**TASK DESCRIPTION**
Read the listing and extract each line that includes the word "degrees".

**DATA**
++++++++

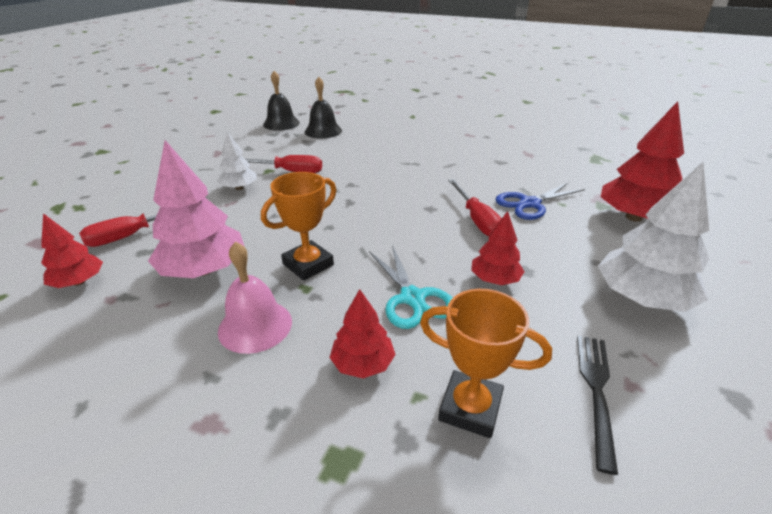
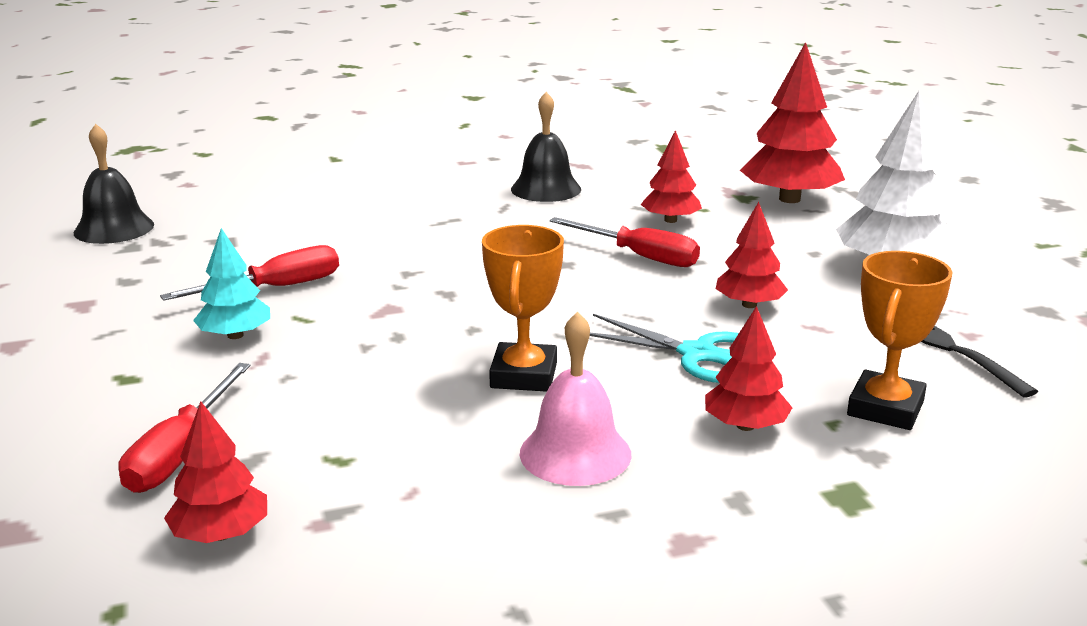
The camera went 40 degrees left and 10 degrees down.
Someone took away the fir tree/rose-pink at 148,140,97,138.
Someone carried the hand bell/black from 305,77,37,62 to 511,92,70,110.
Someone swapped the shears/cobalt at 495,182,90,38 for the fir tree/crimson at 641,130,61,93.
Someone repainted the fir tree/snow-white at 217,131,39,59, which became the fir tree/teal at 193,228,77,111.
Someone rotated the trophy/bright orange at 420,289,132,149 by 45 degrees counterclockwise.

++++++++

**ANSWER SPACE**
The camera went 40 degrees left and 10 degrees down.
Someone rotated the trophy/bright orange at 420,289,132,149 by 45 degrees counterclockwise.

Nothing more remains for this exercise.